TO DO: Where does the word "plus" show up in the records? Copy every line that has it.

TASK MATERIAL:
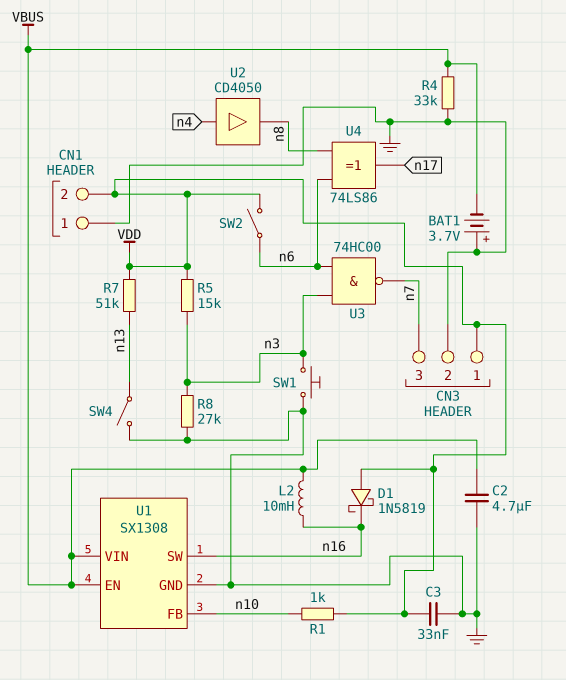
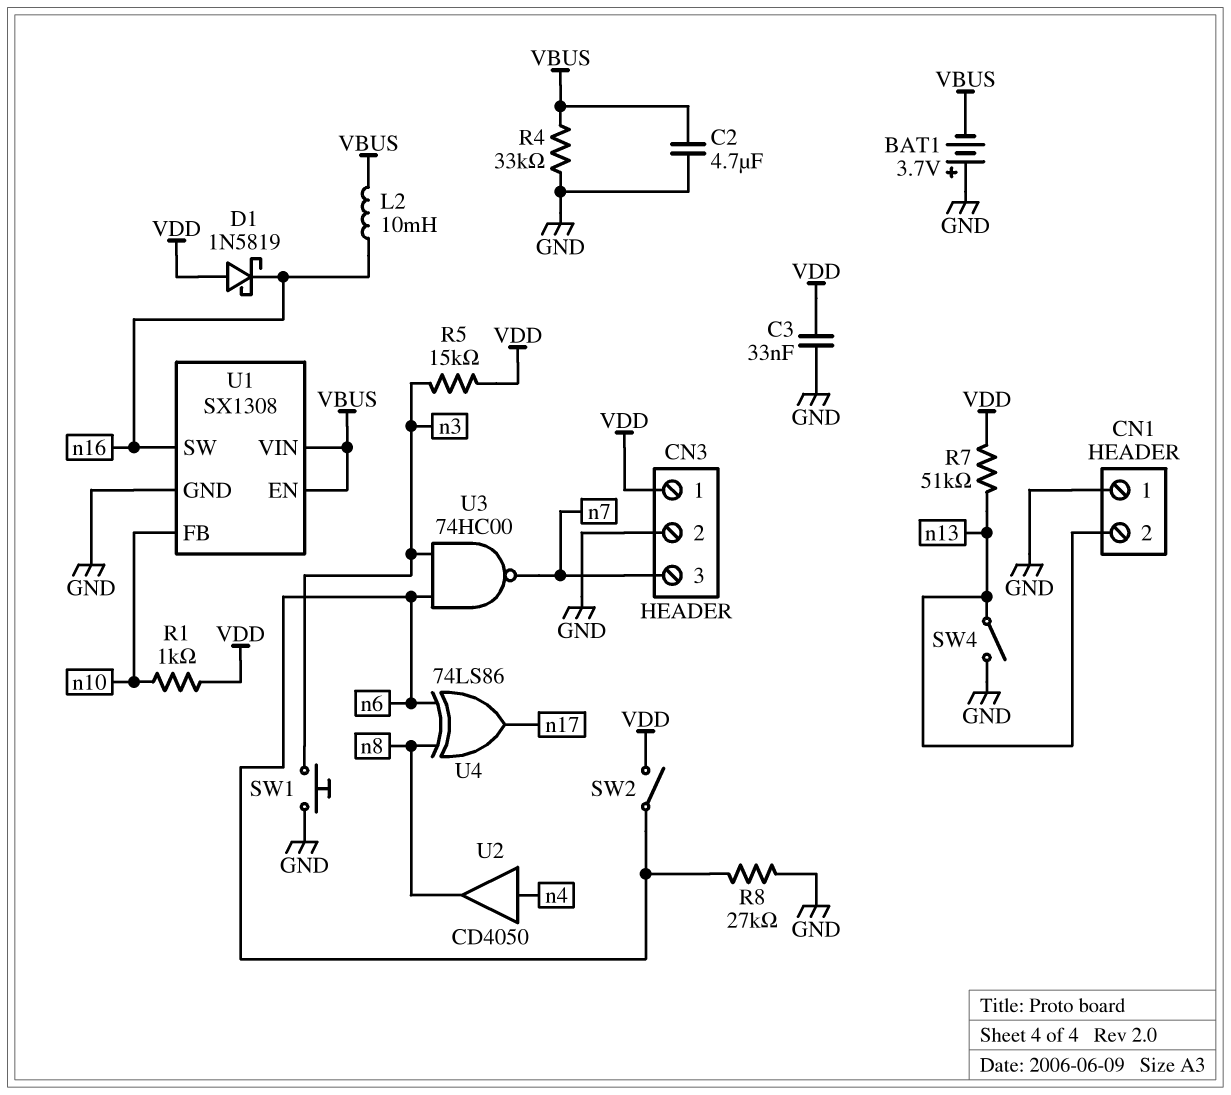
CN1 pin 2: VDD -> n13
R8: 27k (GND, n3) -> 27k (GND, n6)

--

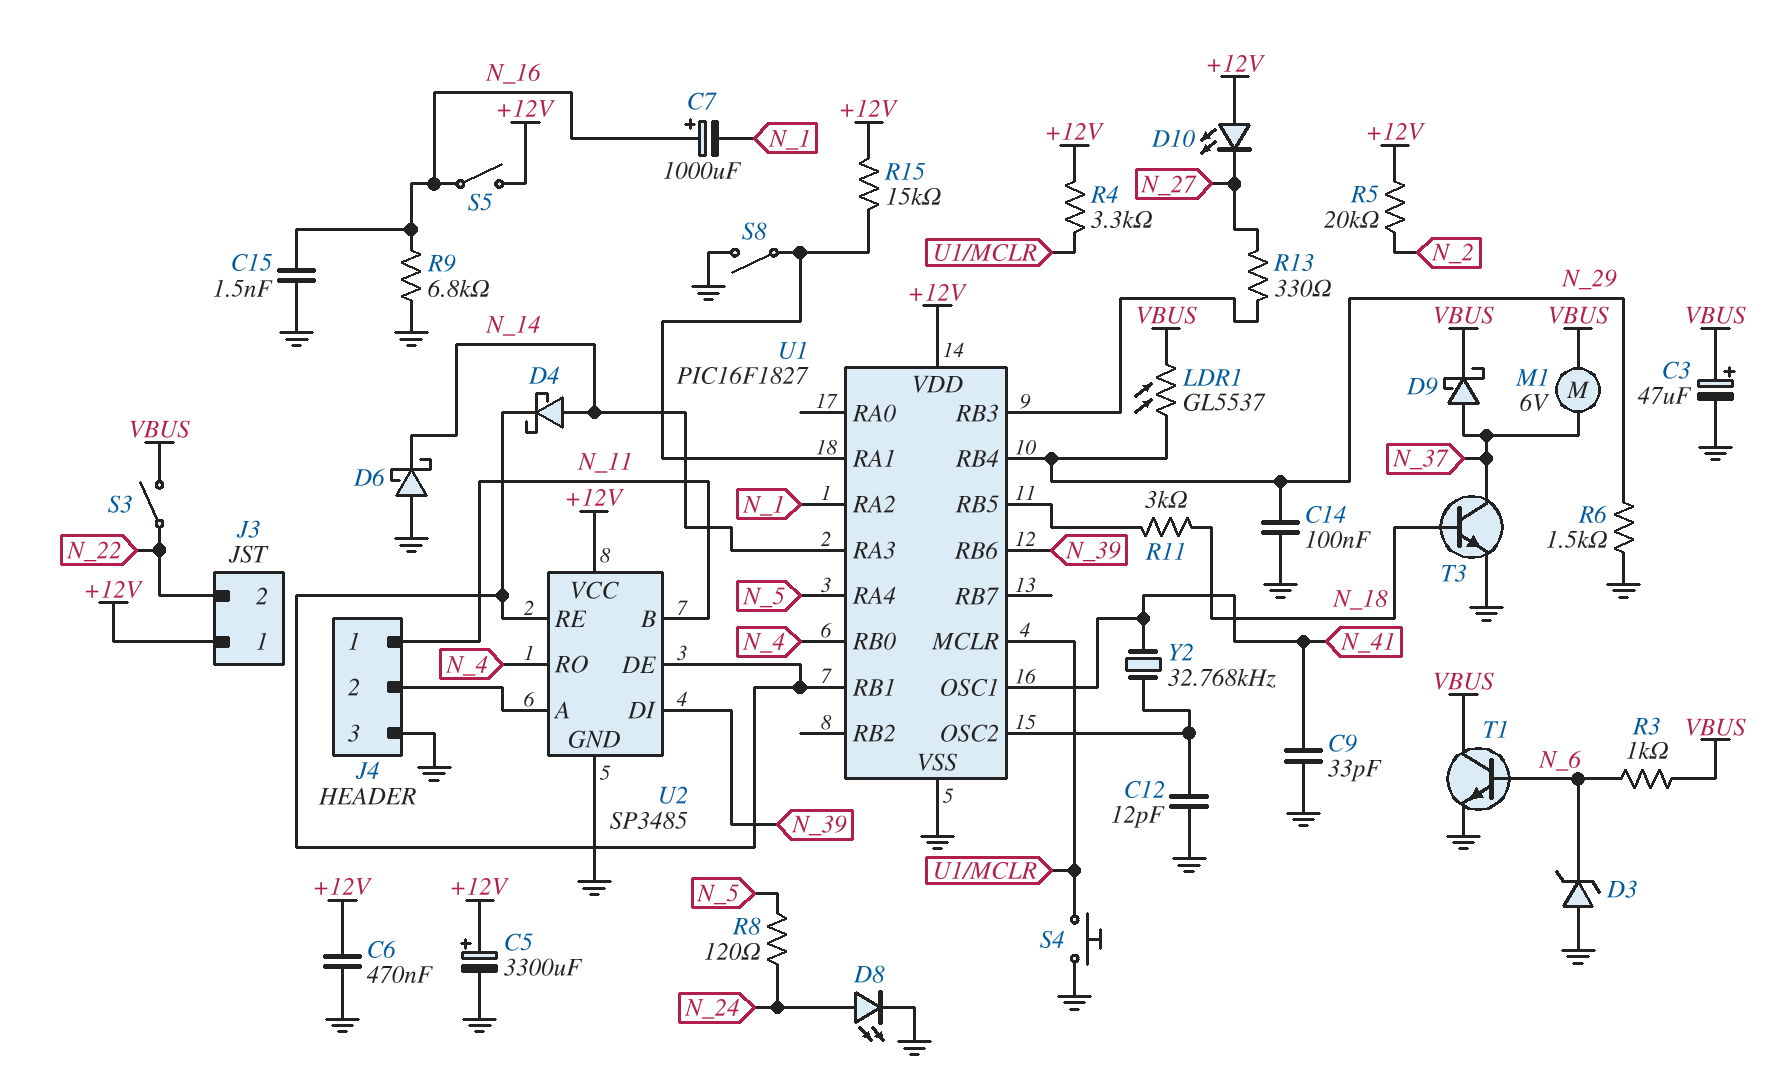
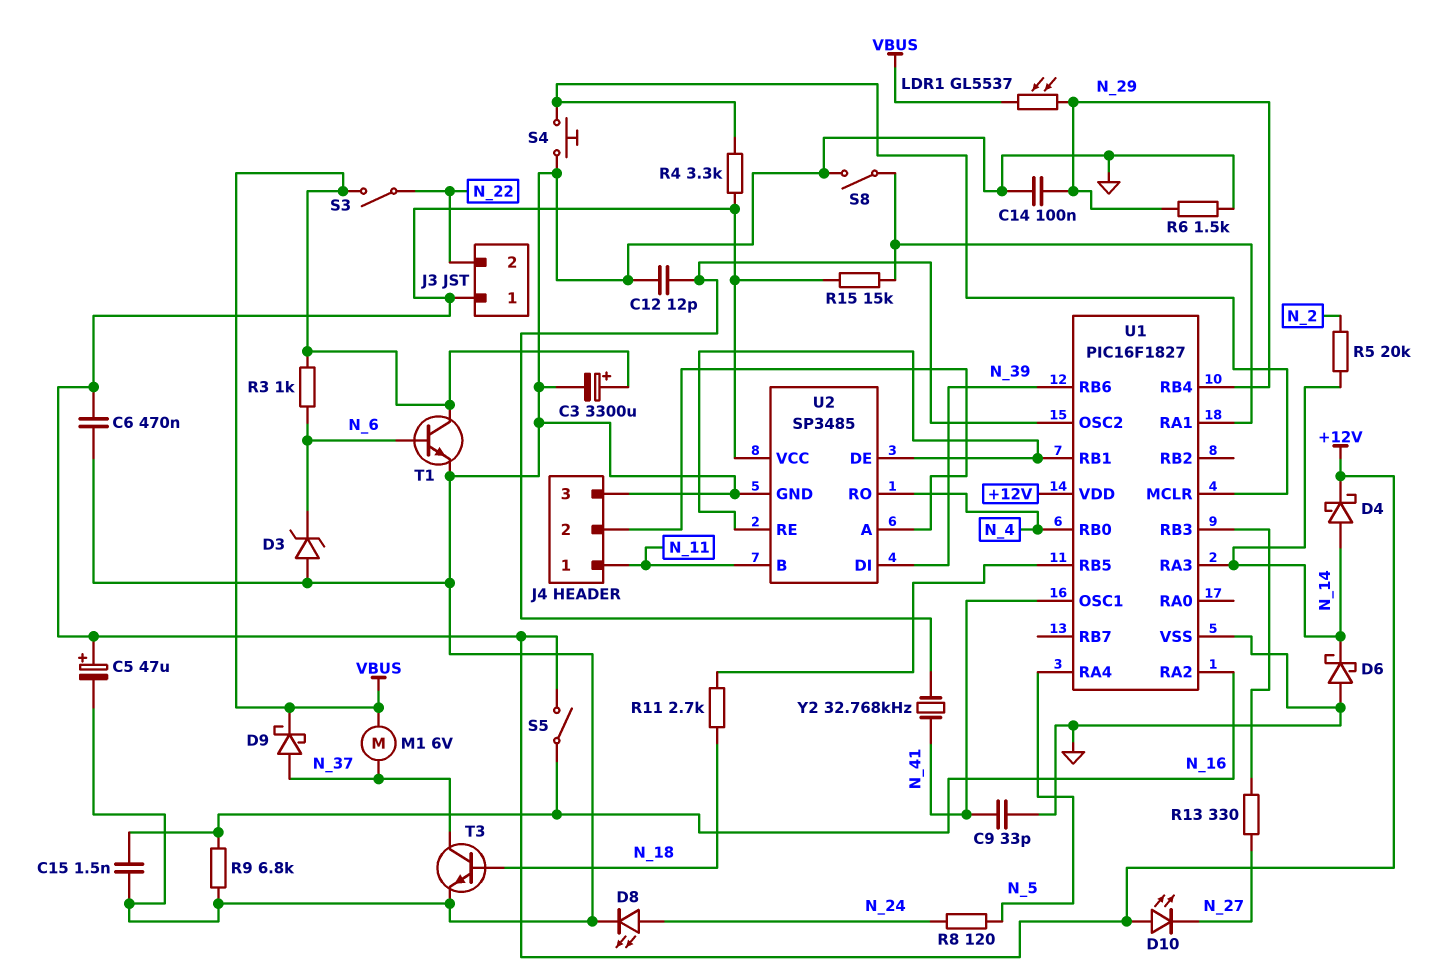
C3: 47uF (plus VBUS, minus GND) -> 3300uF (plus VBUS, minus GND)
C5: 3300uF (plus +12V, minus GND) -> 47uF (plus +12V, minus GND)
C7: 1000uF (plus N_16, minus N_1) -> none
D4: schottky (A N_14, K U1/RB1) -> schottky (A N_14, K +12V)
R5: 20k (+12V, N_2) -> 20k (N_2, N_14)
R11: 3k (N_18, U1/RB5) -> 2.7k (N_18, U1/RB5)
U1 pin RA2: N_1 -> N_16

REPLY TO THE TASK:
C3: 47uF (plus VBUS, minus GND) -> 3300uF (plus VBUS, minus GND)
C5: 3300uF (plus +12V, minus GND) -> 47uF (plus +12V, minus GND)
C7: 1000uF (plus N_16, minus N_1) -> none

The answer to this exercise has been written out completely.